===== Provided entries

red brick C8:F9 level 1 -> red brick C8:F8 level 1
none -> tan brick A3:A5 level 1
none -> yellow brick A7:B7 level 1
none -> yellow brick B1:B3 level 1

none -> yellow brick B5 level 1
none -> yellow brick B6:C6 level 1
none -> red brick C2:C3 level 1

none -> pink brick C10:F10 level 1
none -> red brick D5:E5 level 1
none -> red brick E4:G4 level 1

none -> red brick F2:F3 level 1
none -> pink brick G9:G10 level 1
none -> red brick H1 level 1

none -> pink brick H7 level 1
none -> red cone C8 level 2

==========

In the data above, find the line with "none -> yellow brick B6:C6 level 1" and the line with "none -> pink brick G9:G10 level 1". Retype both, plus every line between them, exactly.

Task output
none -> yellow brick B6:C6 level 1
none -> red brick C2:C3 level 1

none -> pink brick C10:F10 level 1
none -> red brick D5:E5 level 1
none -> red brick E4:G4 level 1

none -> red brick F2:F3 level 1
none -> pink brick G9:G10 level 1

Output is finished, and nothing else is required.